Stored items
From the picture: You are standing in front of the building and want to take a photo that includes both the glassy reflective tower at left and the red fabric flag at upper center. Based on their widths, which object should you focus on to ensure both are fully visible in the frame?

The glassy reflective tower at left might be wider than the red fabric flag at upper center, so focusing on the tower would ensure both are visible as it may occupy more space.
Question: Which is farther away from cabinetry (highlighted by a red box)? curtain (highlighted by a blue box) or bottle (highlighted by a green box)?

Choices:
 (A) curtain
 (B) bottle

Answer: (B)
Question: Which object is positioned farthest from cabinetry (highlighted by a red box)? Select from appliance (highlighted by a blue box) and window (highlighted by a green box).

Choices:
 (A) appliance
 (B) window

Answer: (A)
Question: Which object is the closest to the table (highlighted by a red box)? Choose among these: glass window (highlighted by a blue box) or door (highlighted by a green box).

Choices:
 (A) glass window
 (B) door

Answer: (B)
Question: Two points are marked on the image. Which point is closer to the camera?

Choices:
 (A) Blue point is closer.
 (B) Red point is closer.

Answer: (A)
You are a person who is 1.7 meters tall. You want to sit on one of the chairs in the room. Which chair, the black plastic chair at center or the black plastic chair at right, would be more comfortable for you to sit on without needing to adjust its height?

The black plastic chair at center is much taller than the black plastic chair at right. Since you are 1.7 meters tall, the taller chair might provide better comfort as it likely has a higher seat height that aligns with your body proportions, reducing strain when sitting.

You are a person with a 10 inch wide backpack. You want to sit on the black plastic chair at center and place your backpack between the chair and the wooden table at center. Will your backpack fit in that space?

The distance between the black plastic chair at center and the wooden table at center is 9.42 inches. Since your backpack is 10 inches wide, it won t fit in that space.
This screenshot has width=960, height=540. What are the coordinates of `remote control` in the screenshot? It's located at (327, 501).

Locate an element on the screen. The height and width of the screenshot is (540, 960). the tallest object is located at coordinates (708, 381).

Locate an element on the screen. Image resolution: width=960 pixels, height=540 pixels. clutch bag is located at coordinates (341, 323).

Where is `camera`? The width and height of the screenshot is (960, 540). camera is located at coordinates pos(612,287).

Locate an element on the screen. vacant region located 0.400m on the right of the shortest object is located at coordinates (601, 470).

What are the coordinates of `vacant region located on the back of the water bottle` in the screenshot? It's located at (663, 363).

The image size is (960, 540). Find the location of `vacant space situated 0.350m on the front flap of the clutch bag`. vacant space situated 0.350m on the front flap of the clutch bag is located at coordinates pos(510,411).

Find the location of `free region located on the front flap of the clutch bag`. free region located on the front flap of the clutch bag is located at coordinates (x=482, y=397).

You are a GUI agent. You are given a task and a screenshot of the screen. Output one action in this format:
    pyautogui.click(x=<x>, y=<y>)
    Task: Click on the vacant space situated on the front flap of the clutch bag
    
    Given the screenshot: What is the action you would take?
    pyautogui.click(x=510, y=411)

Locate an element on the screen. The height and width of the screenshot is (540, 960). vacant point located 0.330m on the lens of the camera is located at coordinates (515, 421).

WORK TO BE COMPLETED:
Reproduce all of the records above word for word, keeping every line and character unchanged.

SOLUTION TO THIS TASK:
From the picture: You are standing in front of the building and want to take a photo that includes both the glassy reflective tower at left and the red fabric flag at upper center. Based on their widths, which object should you focus on to ensure both are fully visible in the frame?

The glassy reflective tower at left might be wider than the red fabric flag at upper center, so focusing on the tower would ensure both are visible as it may occupy more space.
Question: Which is farther away from cabinetry (highlighted by a red box)? curtain (highlighted by a blue box) or bottle (highlighted by a green box)?

Choices:
 (A) curtain
 (B) bottle

Answer: (B)
Question: Which object is positioned farthest from cabinetry (highlighted by a red box)? Select from appliance (highlighted by a blue box) and window (highlighted by a green box).

Choices:
 (A) appliance
 (B) window

Answer: (A)
Question: Which object is the closest to the table (highlighted by a red box)? Choose among these: glass window (highlighted by a blue box) or door (highlighted by a green box).

Choices:
 (A) glass window
 (B) door

Answer: (B)
Question: Two points are marked on the image. Which point is closer to the camera?

Choices:
 (A) Blue point is closer.
 (B) Red point is closer.

Answer: (A)
You are a person who is 1.7 meters tall. You want to sit on one of the chairs in the room. Which chair, the black plastic chair at center or the black plastic chair at right, would be more comfortable for you to sit on without needing to adjust its height?

The black plastic chair at center is much taller than the black plastic chair at right. Since you are 1.7 meters tall, the taller chair might provide better comfort as it likely has a higher seat height that aligns with your body proportions, reducing strain when sitting.

You are a person with a 10 inch wide backpack. You want to sit on the black plastic chair at center and place your backpack between the chair and the wooden table at center. Will your backpack fit in that space?

The distance between the black plastic chair at center and the wooden table at center is 9.42 inches. Since your backpack is 10 inches wide, it won t fit in that space.
This screenshot has width=960, height=540. What are the coordinates of `remote control` in the screenshot? It's located at (327, 501).

Locate an element on the screen. The height and width of the screenshot is (540, 960). the tallest object is located at coordinates (708, 381).

Locate an element on the screen. Image resolution: width=960 pixels, height=540 pixels. clutch bag is located at coordinates (341, 323).

Where is `camera`? The width and height of the screenshot is (960, 540). camera is located at coordinates pos(612,287).

Locate an element on the screen. vacant region located 0.400m on the right of the shortest object is located at coordinates (601, 470).

What are the coordinates of `vacant region located on the back of the water bottle` in the screenshot? It's located at (663, 363).

The image size is (960, 540). Find the location of `vacant space situated 0.350m on the front flap of the clutch bag`. vacant space situated 0.350m on the front flap of the clutch bag is located at coordinates pos(510,411).

Find the location of `free region located on the front flap of the clutch bag`. free region located on the front flap of the clutch bag is located at coordinates (x=482, y=397).

You are a GUI agent. You are given a task and a screenshot of the screen. Output one action in this format:
    pyautogui.click(x=<x>, y=<y>)
    Task: Click on the vacant space situated on the front flap of the clutch bag
    
    Given the screenshot: What is the action you would take?
    pyautogui.click(x=510, y=411)

Locate an element on the screen. The height and width of the screenshot is (540, 960). vacant point located 0.330m on the lens of the camera is located at coordinates (515, 421).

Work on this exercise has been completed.